§ **PROBLEM**:
Copy the records word for word, from the line containing "38.55 inches." through the line containing "This screenshot has width=512, height=384. Find", with both of those lines included.

§ **WORKING DATA**:
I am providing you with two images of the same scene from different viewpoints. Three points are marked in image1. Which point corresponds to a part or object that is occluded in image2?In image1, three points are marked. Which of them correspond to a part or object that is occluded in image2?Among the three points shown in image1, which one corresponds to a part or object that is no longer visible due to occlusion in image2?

==

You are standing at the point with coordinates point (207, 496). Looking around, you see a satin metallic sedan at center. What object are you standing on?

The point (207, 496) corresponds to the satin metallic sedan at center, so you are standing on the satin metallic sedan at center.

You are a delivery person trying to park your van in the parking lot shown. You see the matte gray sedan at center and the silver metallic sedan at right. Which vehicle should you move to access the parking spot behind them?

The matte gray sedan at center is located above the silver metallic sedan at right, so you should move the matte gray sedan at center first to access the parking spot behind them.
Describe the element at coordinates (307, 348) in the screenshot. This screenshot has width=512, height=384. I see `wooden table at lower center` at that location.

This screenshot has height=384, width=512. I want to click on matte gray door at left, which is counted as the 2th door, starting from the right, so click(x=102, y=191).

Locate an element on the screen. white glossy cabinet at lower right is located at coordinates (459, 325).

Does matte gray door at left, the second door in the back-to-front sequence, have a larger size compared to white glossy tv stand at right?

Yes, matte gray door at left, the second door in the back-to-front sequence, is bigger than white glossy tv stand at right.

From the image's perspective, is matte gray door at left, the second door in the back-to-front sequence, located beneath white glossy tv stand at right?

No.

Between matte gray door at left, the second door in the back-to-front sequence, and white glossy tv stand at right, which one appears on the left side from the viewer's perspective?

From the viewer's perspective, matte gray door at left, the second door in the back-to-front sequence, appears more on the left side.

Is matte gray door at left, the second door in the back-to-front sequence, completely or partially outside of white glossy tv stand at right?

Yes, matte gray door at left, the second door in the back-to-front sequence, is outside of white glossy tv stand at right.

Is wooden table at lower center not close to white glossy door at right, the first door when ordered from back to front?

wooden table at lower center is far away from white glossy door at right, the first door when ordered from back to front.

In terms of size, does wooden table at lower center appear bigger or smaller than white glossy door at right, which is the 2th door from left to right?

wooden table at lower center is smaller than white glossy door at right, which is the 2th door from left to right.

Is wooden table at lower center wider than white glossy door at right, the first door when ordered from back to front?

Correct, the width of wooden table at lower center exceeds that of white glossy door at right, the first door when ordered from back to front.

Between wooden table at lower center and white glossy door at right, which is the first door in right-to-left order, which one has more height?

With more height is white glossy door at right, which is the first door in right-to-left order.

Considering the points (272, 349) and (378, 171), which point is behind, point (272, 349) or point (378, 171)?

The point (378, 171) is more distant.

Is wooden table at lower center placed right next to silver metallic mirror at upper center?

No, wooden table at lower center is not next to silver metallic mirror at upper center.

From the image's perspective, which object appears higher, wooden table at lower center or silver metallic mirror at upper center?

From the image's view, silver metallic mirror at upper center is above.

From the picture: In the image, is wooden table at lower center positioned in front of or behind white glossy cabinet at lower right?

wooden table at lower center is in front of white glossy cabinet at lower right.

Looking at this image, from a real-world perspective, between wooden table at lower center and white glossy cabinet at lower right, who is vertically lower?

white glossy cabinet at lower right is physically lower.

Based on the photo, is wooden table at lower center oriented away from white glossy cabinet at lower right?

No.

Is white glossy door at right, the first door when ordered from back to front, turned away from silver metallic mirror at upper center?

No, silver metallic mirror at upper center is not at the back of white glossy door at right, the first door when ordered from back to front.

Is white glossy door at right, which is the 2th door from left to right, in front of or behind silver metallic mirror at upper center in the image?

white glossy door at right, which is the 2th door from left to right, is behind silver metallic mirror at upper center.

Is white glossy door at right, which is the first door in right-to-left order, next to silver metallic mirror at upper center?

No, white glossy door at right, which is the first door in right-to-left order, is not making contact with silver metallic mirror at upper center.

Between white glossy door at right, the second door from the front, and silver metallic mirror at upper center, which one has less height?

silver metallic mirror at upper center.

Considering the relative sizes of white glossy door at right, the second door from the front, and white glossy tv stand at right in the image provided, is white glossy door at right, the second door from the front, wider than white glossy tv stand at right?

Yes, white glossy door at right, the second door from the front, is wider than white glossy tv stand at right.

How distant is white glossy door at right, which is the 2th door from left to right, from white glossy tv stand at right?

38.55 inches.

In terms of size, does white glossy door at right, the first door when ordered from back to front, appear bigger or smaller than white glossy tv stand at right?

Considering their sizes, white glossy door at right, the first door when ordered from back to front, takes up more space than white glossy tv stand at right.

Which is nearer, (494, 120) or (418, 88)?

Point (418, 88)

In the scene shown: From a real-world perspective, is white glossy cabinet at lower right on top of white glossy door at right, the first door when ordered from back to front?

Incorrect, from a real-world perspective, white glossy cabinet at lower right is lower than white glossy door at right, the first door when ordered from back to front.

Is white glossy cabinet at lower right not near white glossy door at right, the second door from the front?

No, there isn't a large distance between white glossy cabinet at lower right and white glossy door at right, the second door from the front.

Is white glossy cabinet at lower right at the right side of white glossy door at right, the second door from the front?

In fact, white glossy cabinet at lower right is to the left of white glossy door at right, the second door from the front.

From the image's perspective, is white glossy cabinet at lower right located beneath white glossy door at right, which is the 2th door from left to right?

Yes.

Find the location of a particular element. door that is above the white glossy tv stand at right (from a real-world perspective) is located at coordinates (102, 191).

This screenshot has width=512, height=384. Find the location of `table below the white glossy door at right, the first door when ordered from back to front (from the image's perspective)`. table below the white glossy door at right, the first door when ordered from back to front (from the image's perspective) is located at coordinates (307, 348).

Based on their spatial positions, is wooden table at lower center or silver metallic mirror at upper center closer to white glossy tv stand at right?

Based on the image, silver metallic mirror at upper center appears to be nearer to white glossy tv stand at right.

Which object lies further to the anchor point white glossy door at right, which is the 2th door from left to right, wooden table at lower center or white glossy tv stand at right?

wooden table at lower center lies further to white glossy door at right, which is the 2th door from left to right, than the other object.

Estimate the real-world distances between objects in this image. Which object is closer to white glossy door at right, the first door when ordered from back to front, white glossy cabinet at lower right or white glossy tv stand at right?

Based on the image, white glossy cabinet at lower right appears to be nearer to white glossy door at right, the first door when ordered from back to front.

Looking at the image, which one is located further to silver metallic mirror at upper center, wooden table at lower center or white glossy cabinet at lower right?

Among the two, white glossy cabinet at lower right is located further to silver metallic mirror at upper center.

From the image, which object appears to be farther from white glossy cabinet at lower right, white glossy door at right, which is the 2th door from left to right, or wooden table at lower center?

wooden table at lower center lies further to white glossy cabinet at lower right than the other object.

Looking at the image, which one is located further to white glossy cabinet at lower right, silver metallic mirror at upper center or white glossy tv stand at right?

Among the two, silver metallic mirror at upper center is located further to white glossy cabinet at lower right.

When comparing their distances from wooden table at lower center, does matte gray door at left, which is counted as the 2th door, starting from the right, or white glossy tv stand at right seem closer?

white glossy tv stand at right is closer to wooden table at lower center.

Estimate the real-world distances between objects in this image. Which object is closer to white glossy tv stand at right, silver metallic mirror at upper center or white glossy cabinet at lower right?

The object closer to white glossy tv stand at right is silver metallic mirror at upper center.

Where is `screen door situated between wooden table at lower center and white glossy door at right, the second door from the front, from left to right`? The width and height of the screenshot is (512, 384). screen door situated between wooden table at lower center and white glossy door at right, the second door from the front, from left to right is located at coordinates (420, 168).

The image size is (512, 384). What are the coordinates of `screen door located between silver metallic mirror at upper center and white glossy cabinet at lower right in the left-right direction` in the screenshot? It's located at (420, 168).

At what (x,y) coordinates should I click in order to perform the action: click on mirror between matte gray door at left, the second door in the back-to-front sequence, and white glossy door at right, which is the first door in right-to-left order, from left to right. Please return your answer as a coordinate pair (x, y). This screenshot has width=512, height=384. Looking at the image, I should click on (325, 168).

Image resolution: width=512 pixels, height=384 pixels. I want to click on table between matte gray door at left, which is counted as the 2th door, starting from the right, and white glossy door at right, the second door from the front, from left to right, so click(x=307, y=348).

§ **RESPONSE**:
38.55 inches.

In terms of size, does white glossy door at right, the first door when ordered from back to front, appear bigger or smaller than white glossy tv stand at right?

Considering their sizes, white glossy door at right, the first door when ordered from back to front, takes up more space than white glossy tv stand at right.

Which is nearer, (494, 120) or (418, 88)?

Point (418, 88)

In the scene shown: From a real-world perspective, is white glossy cabinet at lower right on top of white glossy door at right, the first door when ordered from back to front?

Incorrect, from a real-world perspective, white glossy cabinet at lower right is lower than white glossy door at right, the first door when ordered from back to front.

Is white glossy cabinet at lower right not near white glossy door at right, the second door from the front?

No, there isn't a large distance between white glossy cabinet at lower right and white glossy door at right, the second door from the front.

Is white glossy cabinet at lower right at the right side of white glossy door at right, the second door from the front?

In fact, white glossy cabinet at lower right is to the left of white glossy door at right, the second door from the front.

From the image's perspective, is white glossy cabinet at lower right located beneath white glossy door at right, which is the 2th door from left to right?

Yes.

Find the location of a particular element. door that is above the white glossy tv stand at right (from a real-world perspective) is located at coordinates (102, 191).

This screenshot has width=512, height=384. Find the location of `table below the white glossy door at right, the first door when ordered from back to front (from the image's perspective)`. table below the white glossy door at right, the first door when ordered from back to front (from the image's perspective) is located at coordinates (307, 348).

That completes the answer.